Somewhere below is a line with "black rolling pin: 5 -> 0" and, later, a line with "white goblet: 1 -> 2"; repeat those two lines and all the lines between them, exactly as they are.

» **Data in this exercise**:
*** Begin section ***
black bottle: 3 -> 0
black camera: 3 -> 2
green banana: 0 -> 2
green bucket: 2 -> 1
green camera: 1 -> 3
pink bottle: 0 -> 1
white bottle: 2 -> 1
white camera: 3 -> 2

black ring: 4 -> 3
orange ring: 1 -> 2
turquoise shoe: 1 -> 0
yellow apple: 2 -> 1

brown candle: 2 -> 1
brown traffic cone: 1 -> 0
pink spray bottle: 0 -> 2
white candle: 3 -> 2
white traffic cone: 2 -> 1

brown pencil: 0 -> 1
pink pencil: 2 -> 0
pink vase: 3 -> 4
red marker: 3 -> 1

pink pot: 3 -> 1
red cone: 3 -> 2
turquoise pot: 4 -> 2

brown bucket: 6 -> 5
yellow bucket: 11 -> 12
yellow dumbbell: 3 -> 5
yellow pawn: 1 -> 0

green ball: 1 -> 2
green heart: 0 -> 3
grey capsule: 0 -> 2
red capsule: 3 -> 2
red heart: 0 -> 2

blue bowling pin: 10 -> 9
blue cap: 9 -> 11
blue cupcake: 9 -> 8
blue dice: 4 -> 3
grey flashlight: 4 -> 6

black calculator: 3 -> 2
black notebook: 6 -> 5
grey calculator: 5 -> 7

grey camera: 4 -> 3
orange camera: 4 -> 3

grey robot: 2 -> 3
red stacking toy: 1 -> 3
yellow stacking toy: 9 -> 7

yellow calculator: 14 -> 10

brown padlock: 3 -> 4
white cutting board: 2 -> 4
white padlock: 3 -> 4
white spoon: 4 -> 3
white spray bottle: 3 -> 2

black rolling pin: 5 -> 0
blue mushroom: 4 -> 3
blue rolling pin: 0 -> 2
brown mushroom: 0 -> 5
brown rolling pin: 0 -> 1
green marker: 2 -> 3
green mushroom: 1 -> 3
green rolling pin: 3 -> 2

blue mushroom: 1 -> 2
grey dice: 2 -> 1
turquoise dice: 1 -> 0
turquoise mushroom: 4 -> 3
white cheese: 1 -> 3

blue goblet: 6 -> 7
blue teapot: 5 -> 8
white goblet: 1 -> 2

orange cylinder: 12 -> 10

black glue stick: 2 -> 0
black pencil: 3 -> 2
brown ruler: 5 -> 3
*** End section ***
» **Result**:
black rolling pin: 5 -> 0
blue mushroom: 4 -> 3
blue rolling pin: 0 -> 2
brown mushroom: 0 -> 5
brown rolling pin: 0 -> 1
green marker: 2 -> 3
green mushroom: 1 -> 3
green rolling pin: 3 -> 2

blue mushroom: 1 -> 2
grey dice: 2 -> 1
turquoise dice: 1 -> 0
turquoise mushroom: 4 -> 3
white cheese: 1 -> 3

blue goblet: 6 -> 7
blue teapot: 5 -> 8
white goblet: 1 -> 2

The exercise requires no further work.